» Task to complete
Could you copy each line of the listing that holds "VBAT"?

╔══

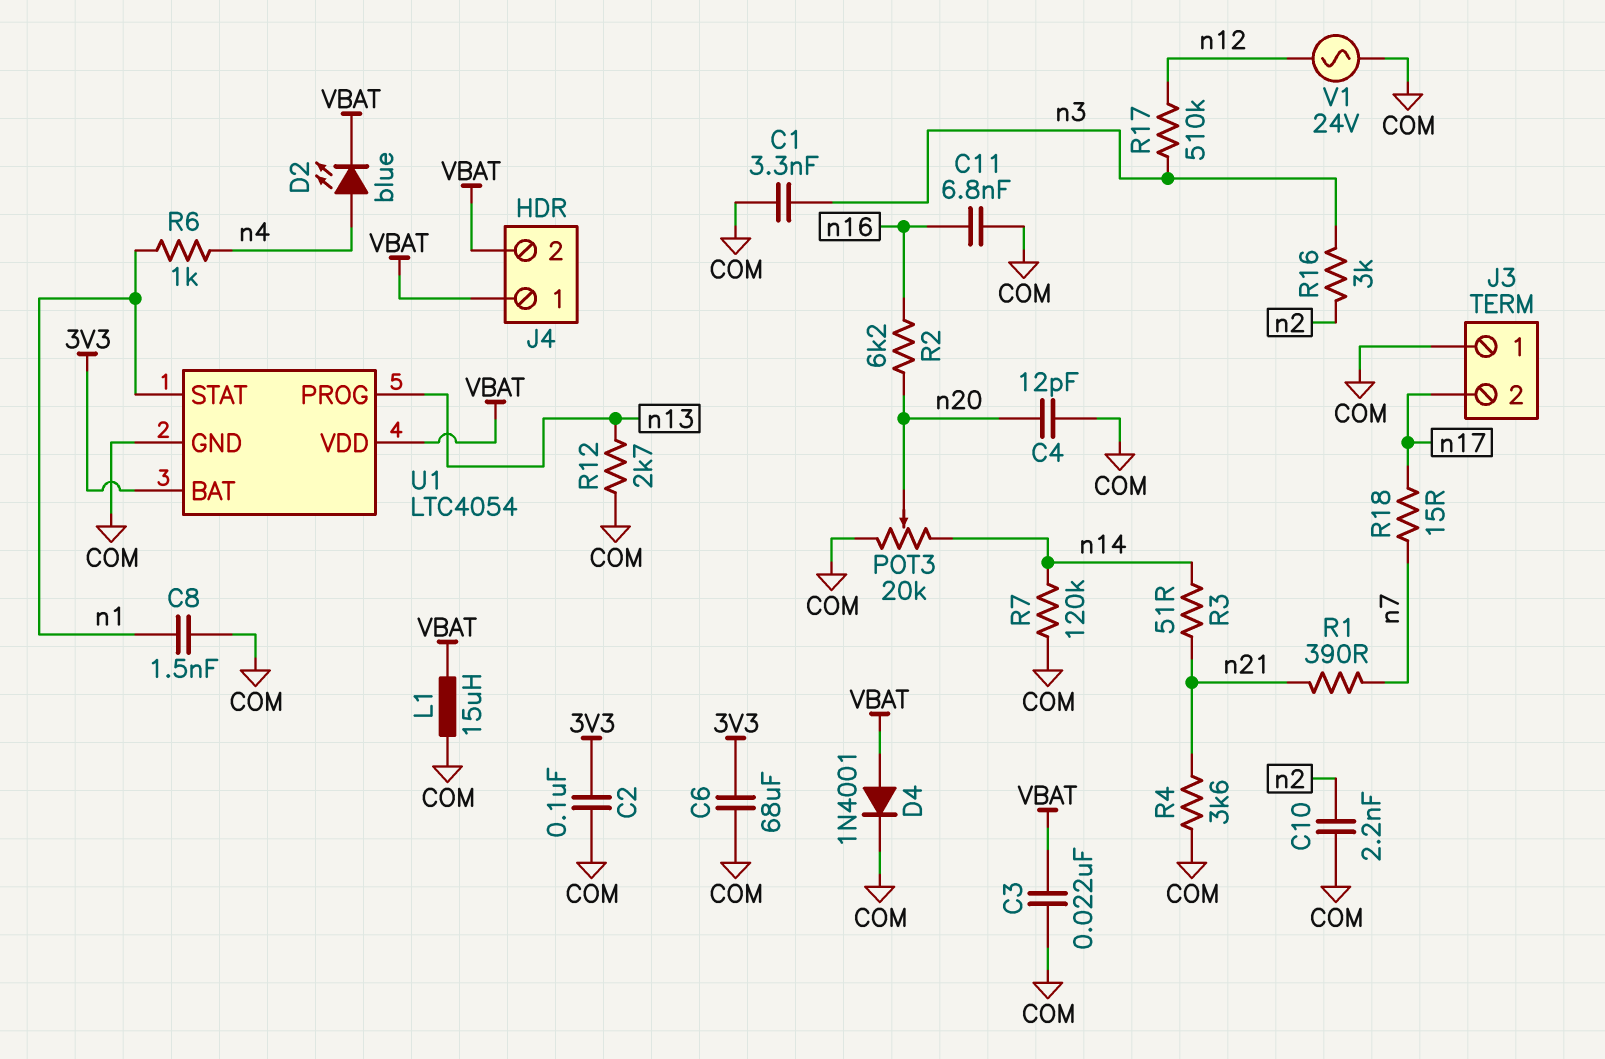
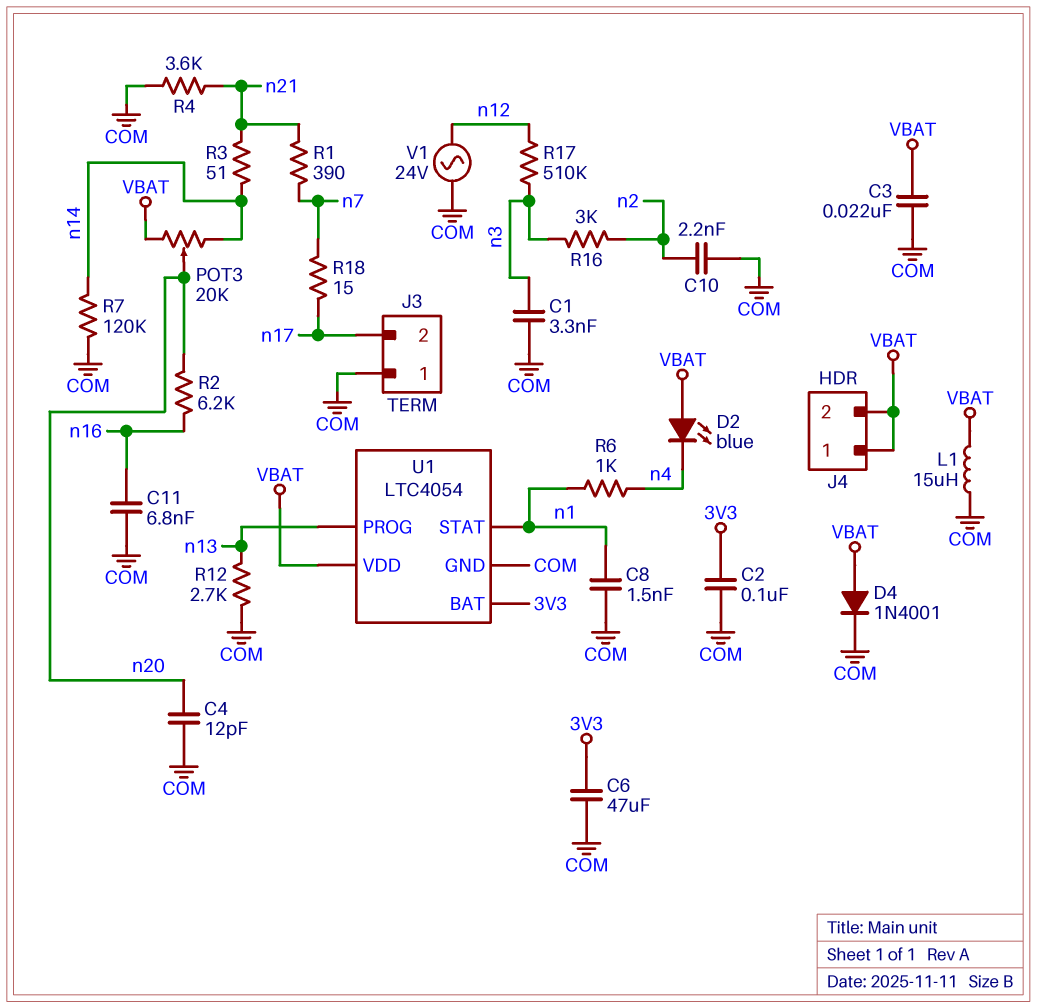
C6: 68uF (3V3, COM) -> 47uF (3V3, COM)
D2: LED blue (A n4, K VBAT) -> LED blue (A VBAT, K n4)
POT3: 20k (COM, n14, wiper n20) -> 20k (VBAT, n14, wiper n20)

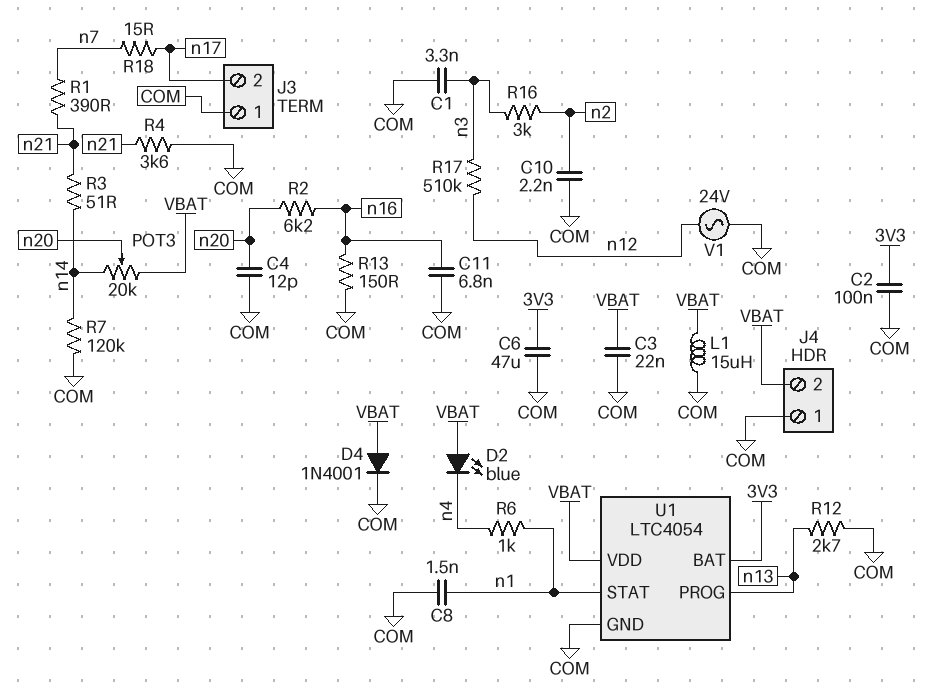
J4 pin 1: VBAT -> COM
R13: none -> 150 (COM, n16)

╚══

» Task answer
D2: LED blue (A n4, K VBAT) -> LED blue (A VBAT, K n4)
POT3: 20k (COM, n14, wiper n20) -> 20k (VBAT, n14, wiper n20)
J4 pin 1: VBAT -> COM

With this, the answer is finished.